• [Your goal] Go through the entries and copy every line that has the string "purple" in it.

• [Records to use]
—————

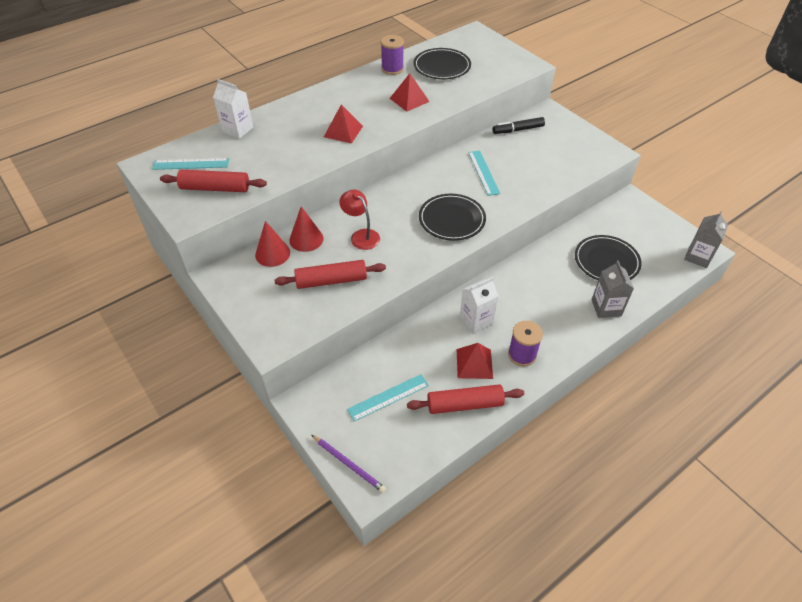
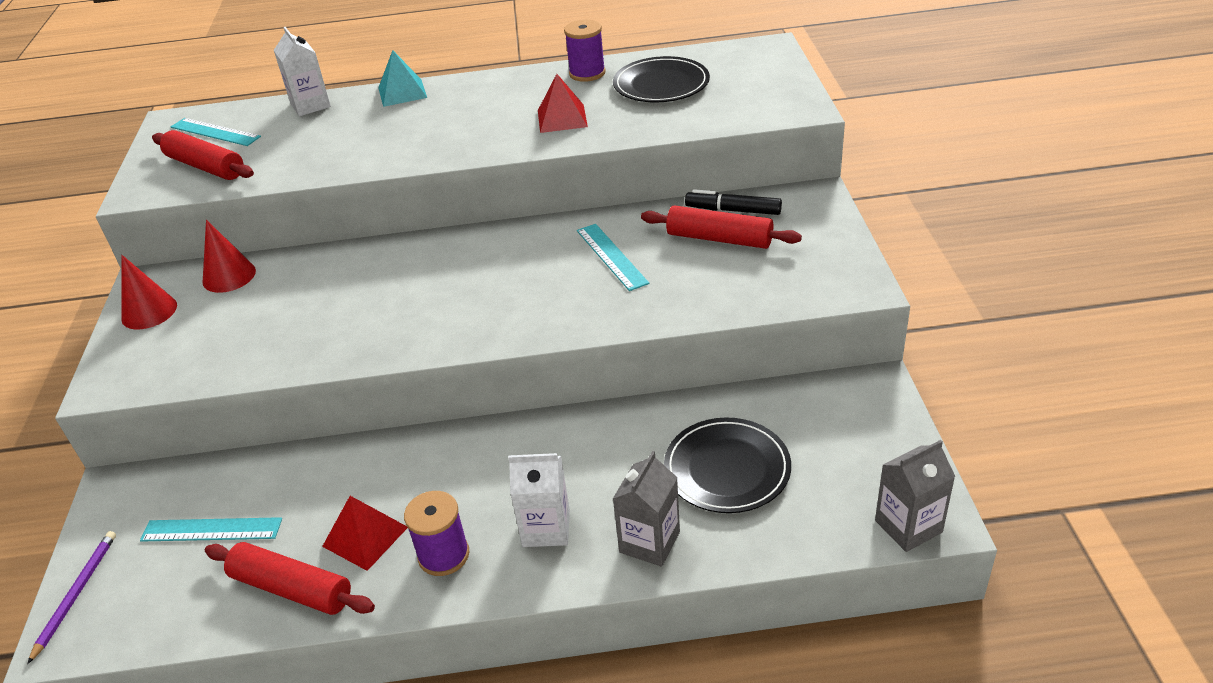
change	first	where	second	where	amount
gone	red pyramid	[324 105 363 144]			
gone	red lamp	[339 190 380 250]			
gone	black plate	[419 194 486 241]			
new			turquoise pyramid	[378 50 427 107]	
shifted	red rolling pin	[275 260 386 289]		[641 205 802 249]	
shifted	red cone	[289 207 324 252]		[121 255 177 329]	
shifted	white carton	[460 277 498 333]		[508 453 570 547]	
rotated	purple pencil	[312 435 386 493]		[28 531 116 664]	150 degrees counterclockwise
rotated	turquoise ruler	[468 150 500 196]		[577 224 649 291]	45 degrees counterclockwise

—————

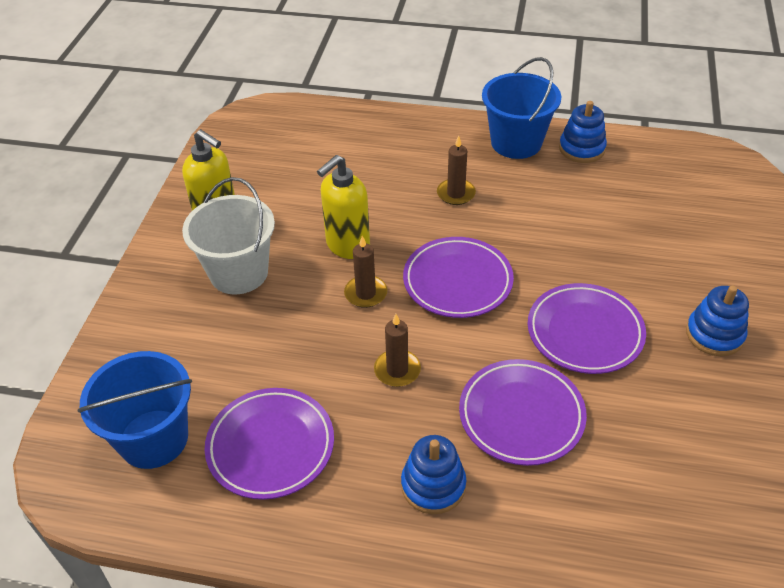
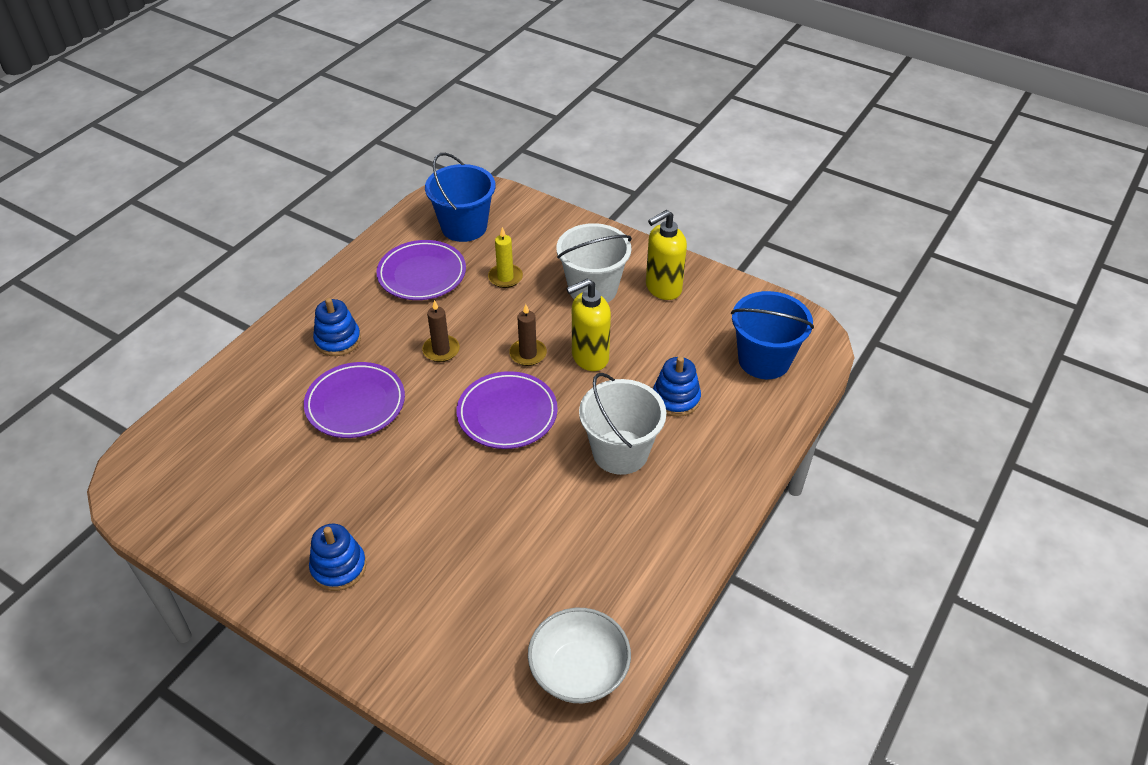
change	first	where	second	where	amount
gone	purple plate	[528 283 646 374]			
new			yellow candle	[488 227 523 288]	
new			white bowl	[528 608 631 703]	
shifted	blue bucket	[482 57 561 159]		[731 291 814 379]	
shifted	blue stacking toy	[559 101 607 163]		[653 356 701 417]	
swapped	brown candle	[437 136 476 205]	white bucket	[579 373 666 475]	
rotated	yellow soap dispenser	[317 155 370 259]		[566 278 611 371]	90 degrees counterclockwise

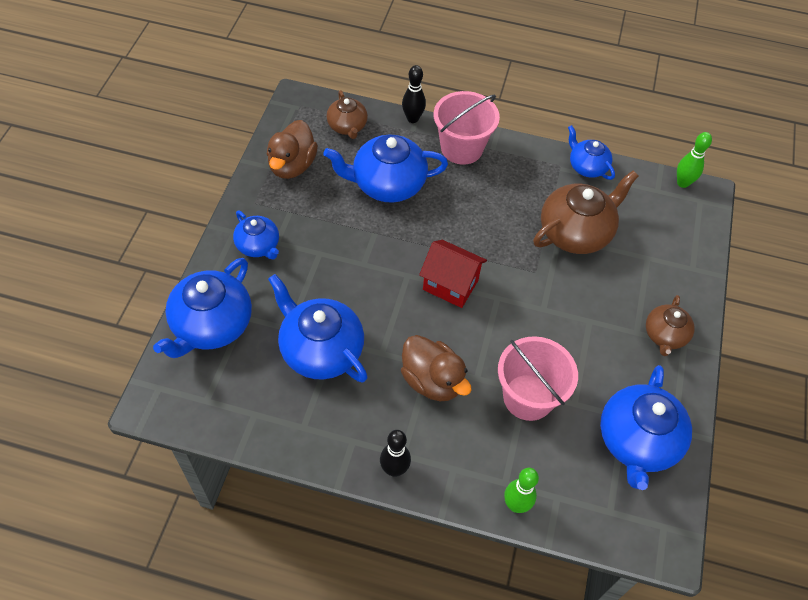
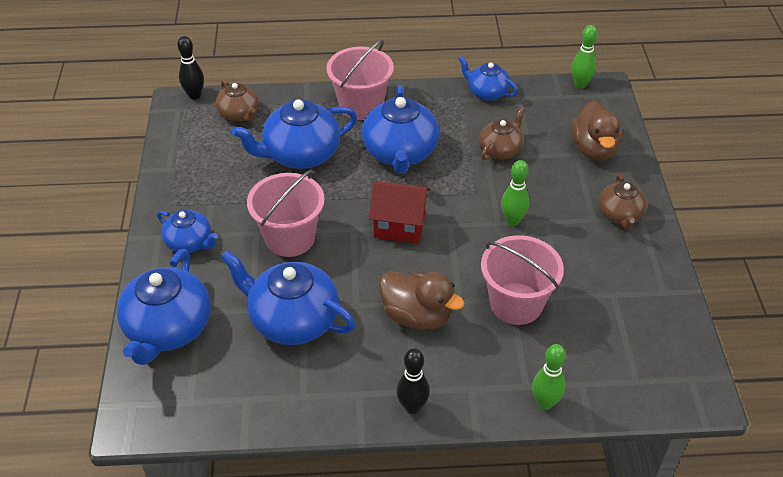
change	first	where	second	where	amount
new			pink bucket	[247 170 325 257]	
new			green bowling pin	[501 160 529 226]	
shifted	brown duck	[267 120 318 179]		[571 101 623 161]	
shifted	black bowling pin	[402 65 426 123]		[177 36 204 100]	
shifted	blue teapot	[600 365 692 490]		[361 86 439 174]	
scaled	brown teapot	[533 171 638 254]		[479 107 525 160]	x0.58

—————

• [Solution to this exercise]
rotated	purple pencil	[312 435 386 493]		[28 531 116 664]	150 degrees counterclockwise
gone	purple plate	[528 283 646 374]			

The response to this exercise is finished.